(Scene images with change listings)
§

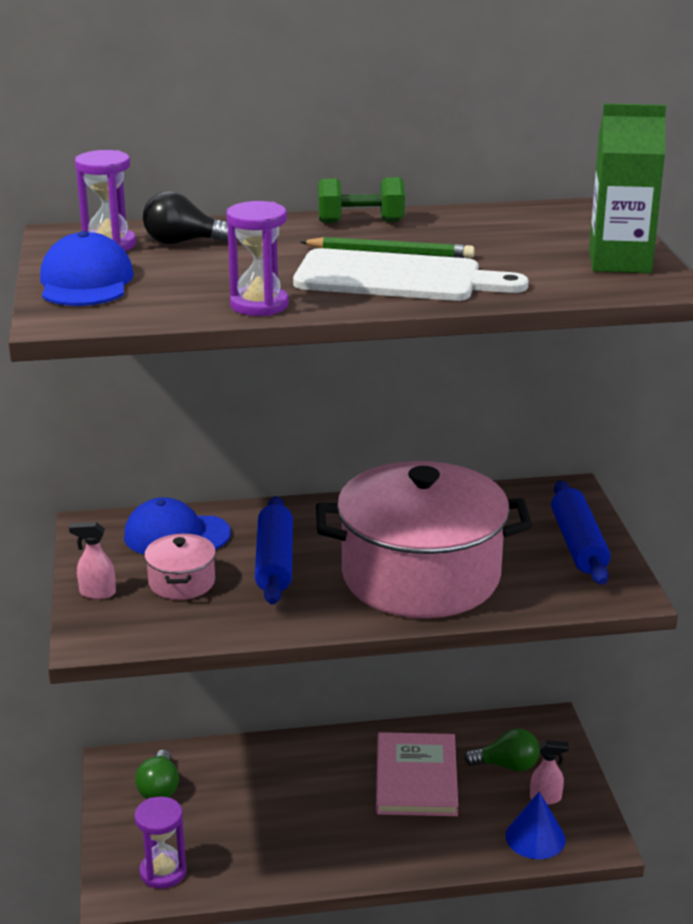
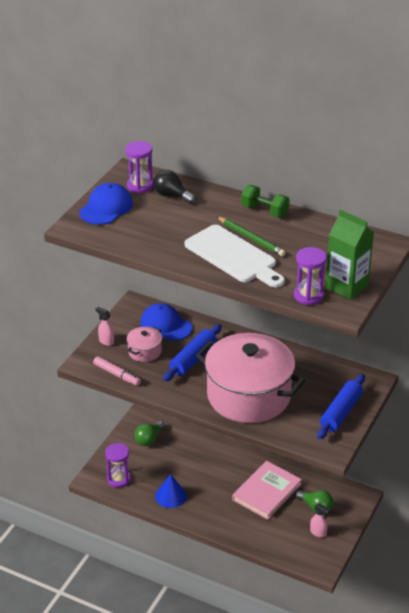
camera: 35 degrees right, 10 degrees up
(169, 632) = (116, 374): none -> pink marker
(259, 305) = (157, 250): purple hourglass -> purple hourglass (308, 296)
(535, 837) = (293, 548): blue cone -> blue cone (170, 496)

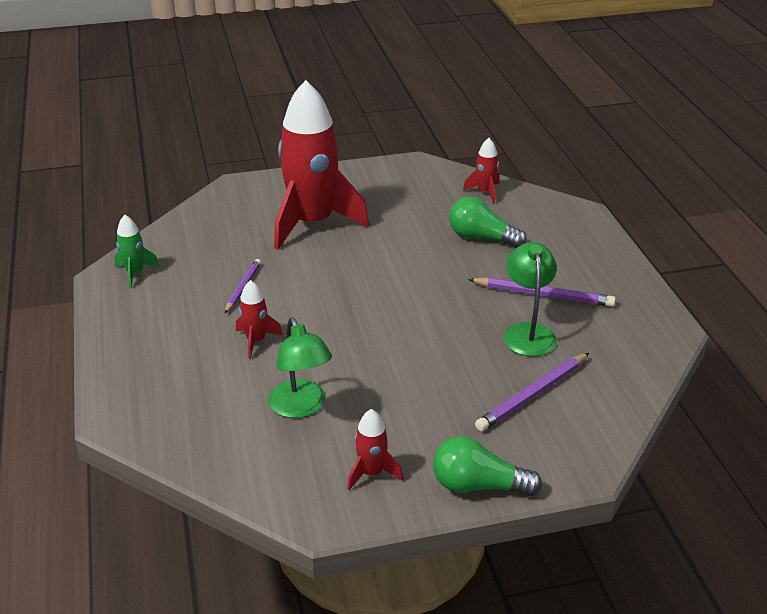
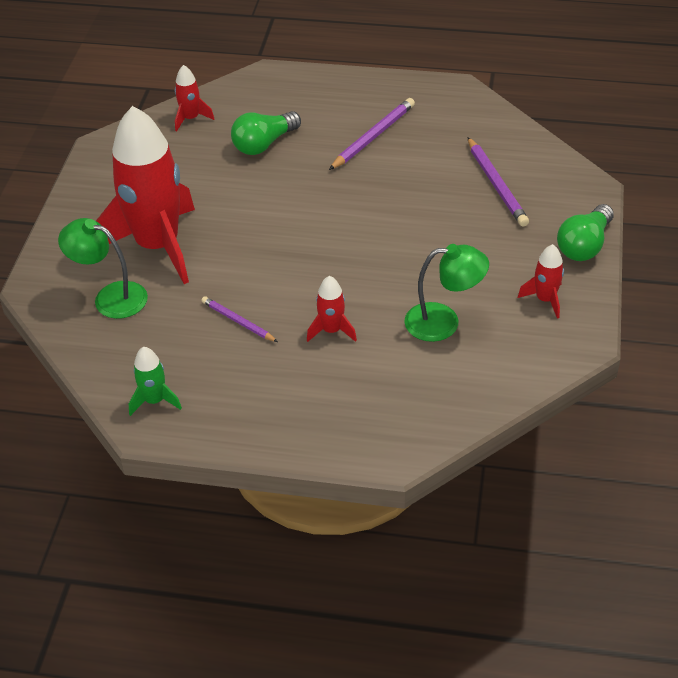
camera: 65 degrees left, 10 degrees up
(528, 332) = (417, 161): green lamp -> green lamp (110, 297)

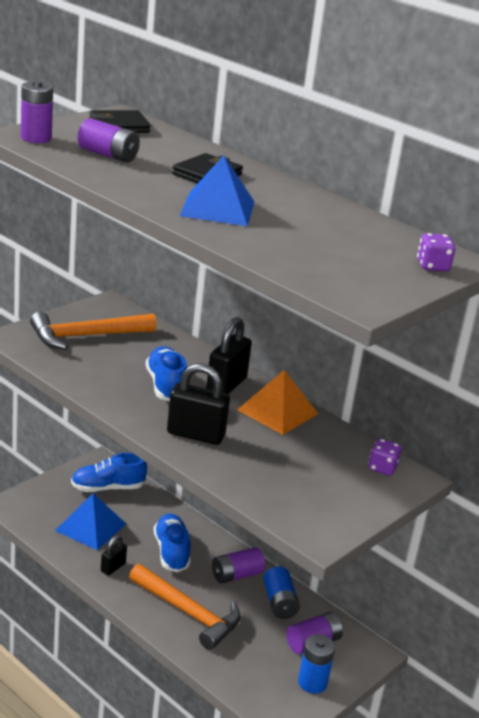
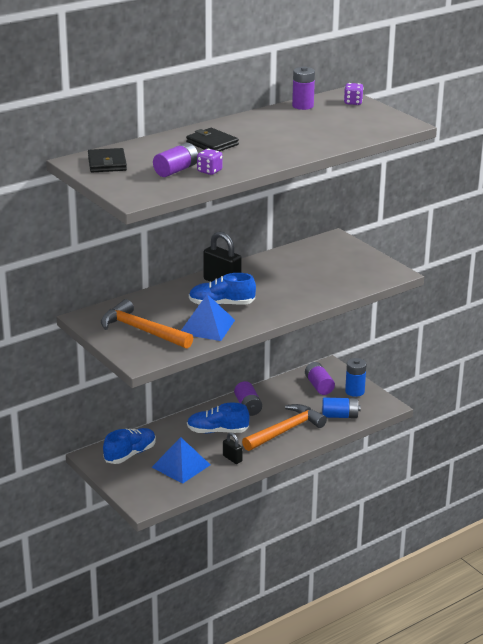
camera: 75 degrees left, 0 degrees up
(36, 138) = (140, 192): purple battery -> purple battery (302, 106)
(86, 336) = (141, 330): orange hammer -> orange hammer turned 135 degrees clockwise
(108, 488) = (130, 454): blue shoe -> blue shoe turned 135 degrees counterclockwise
(195, 435) = (287, 299): black padlock -> none
(217, 208) = (275, 145): blue pyramid -> blue pyramid (207, 326)
(277, 411) = (258, 269): orange pyramid -> none
(279, 603) = (279, 393): blue battery -> blue battery (340, 416)
(382, 468) = (326, 245): purple dice -> purple dice (209, 171)

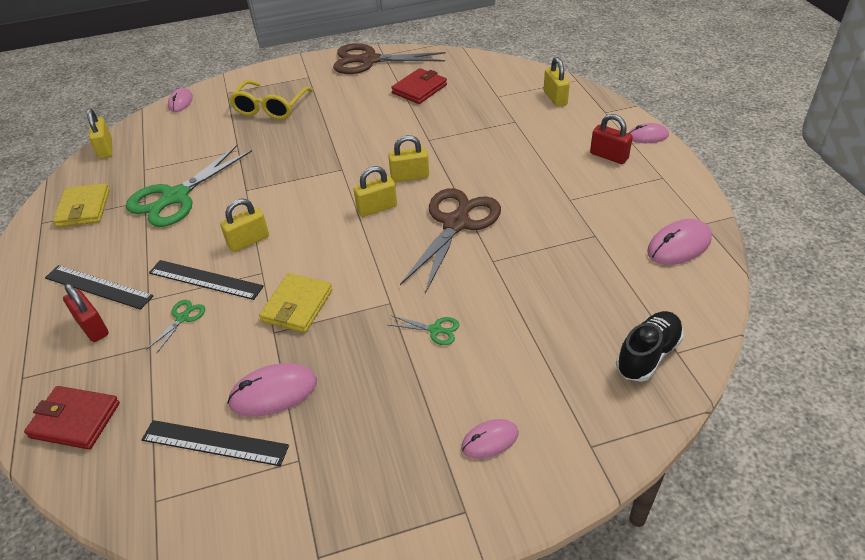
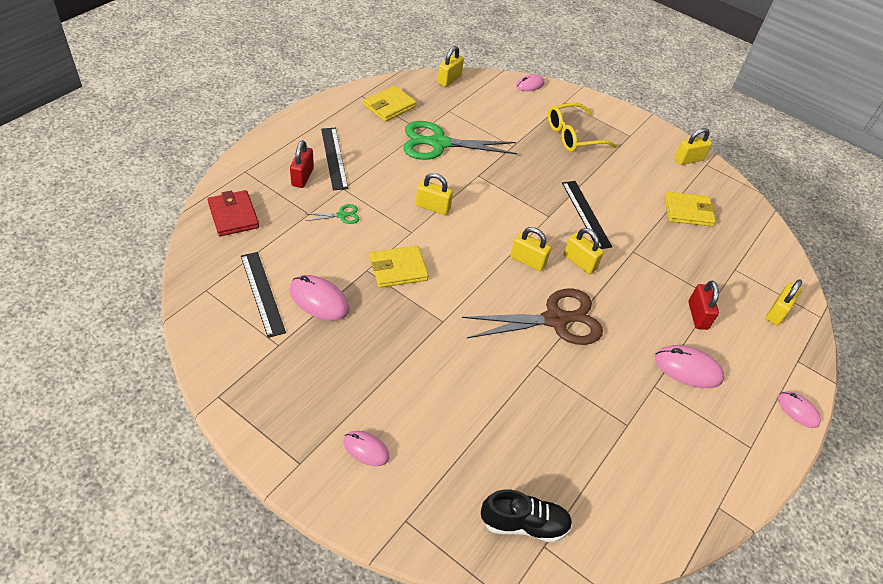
camera: 45 degrees right, 5 degrees up
(205, 279) = (381, 206): black ruler -> black ruler (586, 214)
(369, 60) = (688, 160): brown scissors -> yellow padlock
(419, 89) = (688, 212): red wallet -> yellow wallet
(435, 330) = (439, 363): green scissors -> none
(609, 156) = (738, 391): red padlock -> red padlock (697, 315)
(679, 245) = (672, 497): pink mouse -> pink mouse (688, 368)

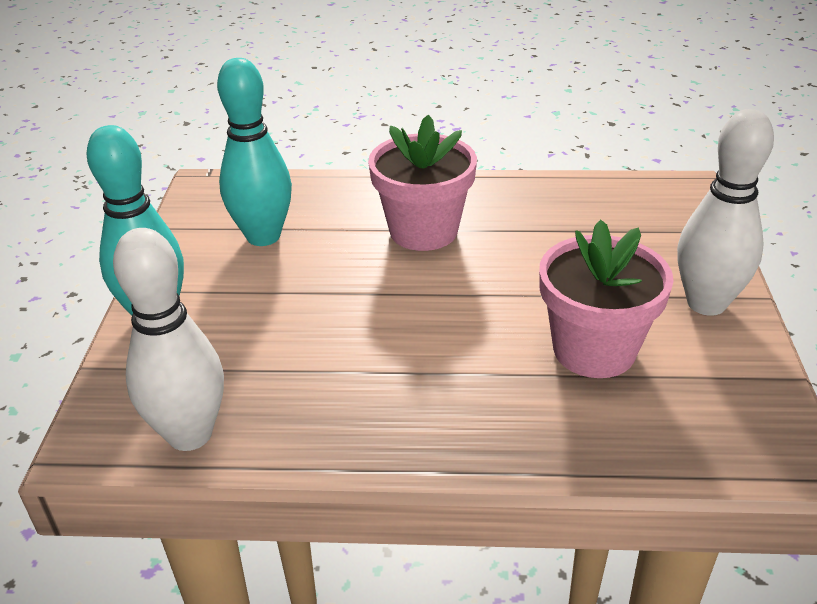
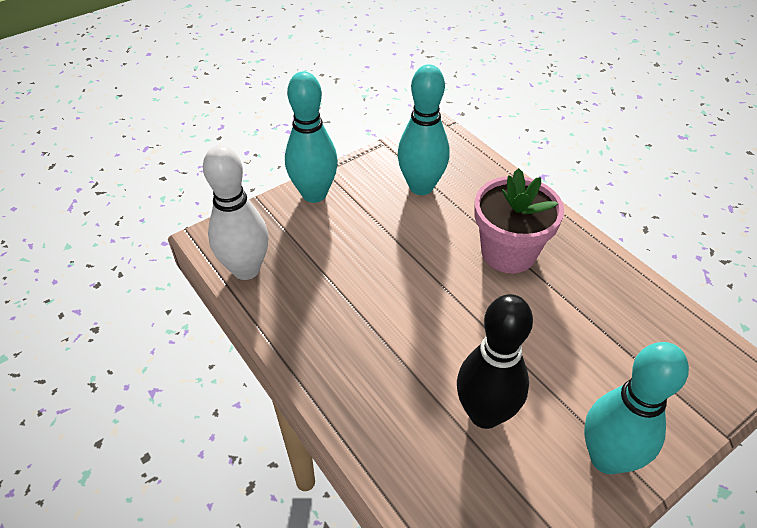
camera: 50 degrees right, 10 degrees up
(594, 350) = (485, 414): pink flower pot -> black bowling pin
(706, 303) = (607, 458): white bowling pin -> turquoise bowling pin

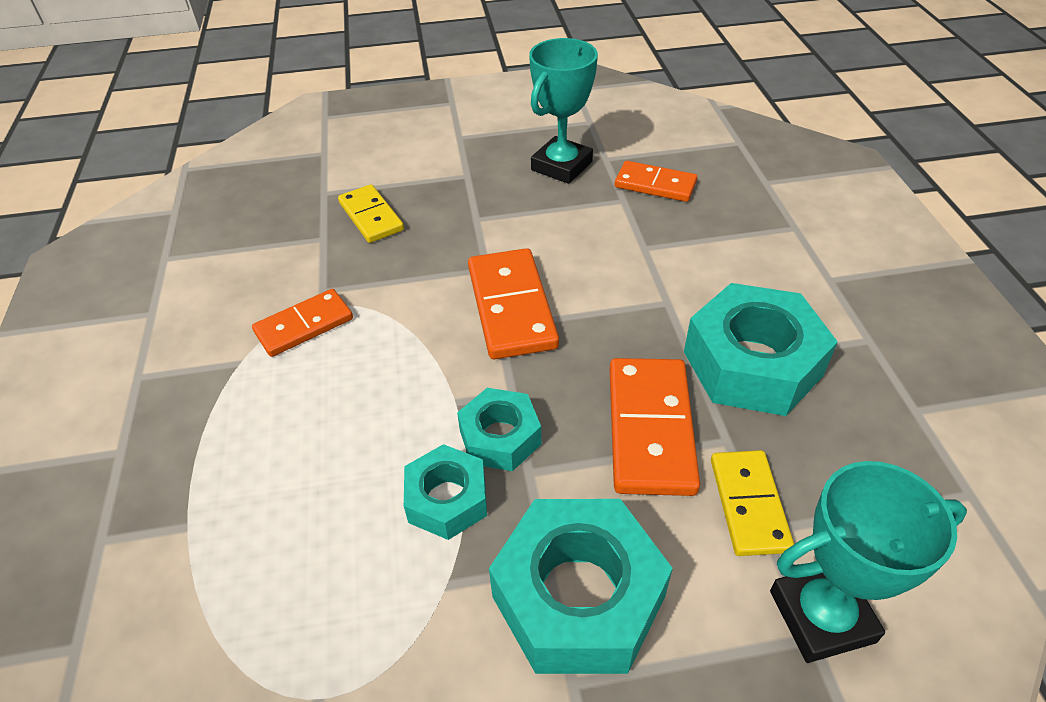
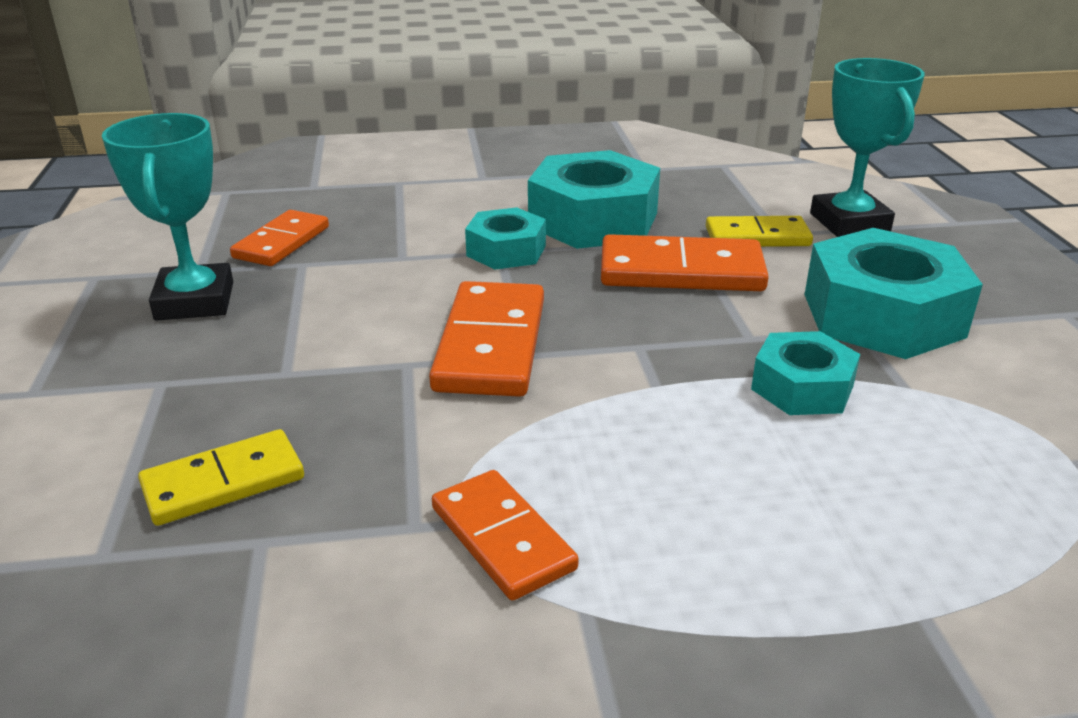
camera: 90 degrees left, 15 degrees down
(500, 437) = (707, 354): turquoise nut -> turquoise nut (506, 251)
(511, 307) = (491, 345): orange domino -> orange domino turned 75 degrees counterclockwise
(561, 166) = (195, 301): turquoise trophy -> turquoise trophy turned 45 degrees clockwise

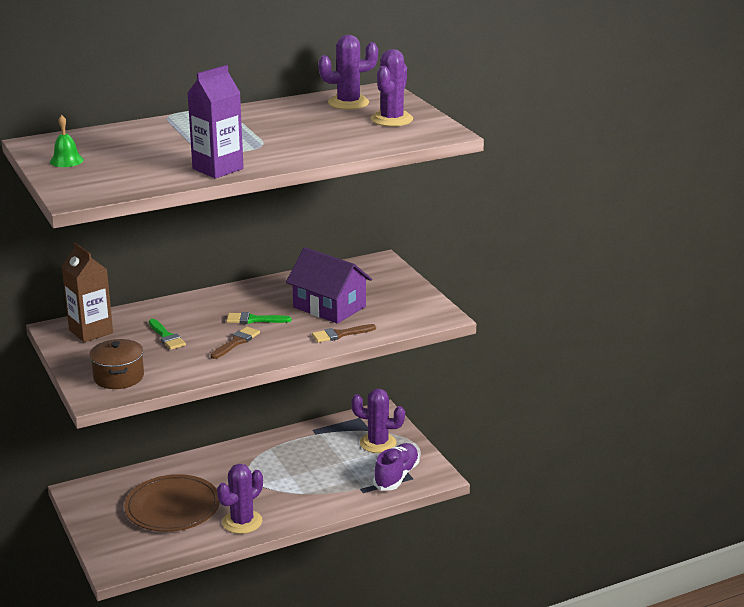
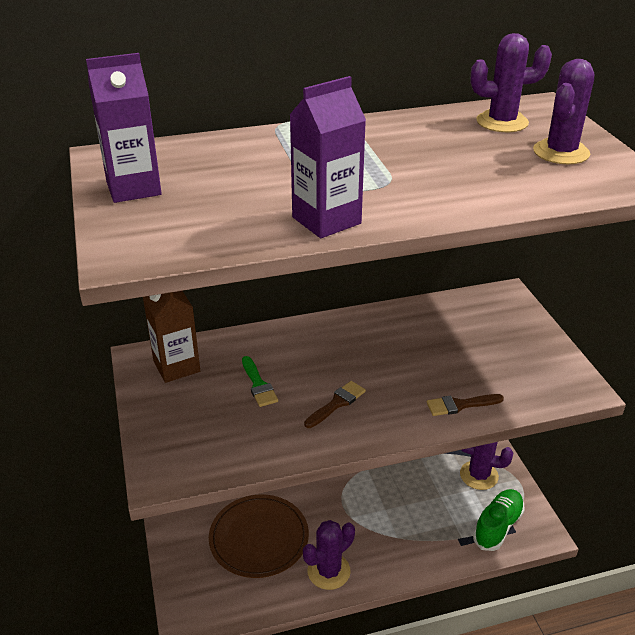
camera: 10 degrees right, 10 degrees up
(66, 160) = (133, 188): green bell -> purple carton
(118, 377) = (193, 445): brown pot -> none
(254, 320) = (360, 369): green brush -> none
(329, 307) = (448, 358): purple house -> none
(396, 476) = (497, 526): purple shoe -> green shoe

§

Directions – No pictures should appear; only the lines from the first line of the records through the line with "camera: 65 degrees left, 10 degrees up", both included, are to be restated word for word.

Exercise result –
camera: 35 degrees right, 10 degrees up
(169, 632) = (116, 374): none -> pink marker
(259, 305) = (157, 250): purple hourglass -> purple hourglass (308, 296)
(535, 837) = (293, 548): blue cone -> blue cone (170, 496)

camera: 65 degrees left, 10 degrees up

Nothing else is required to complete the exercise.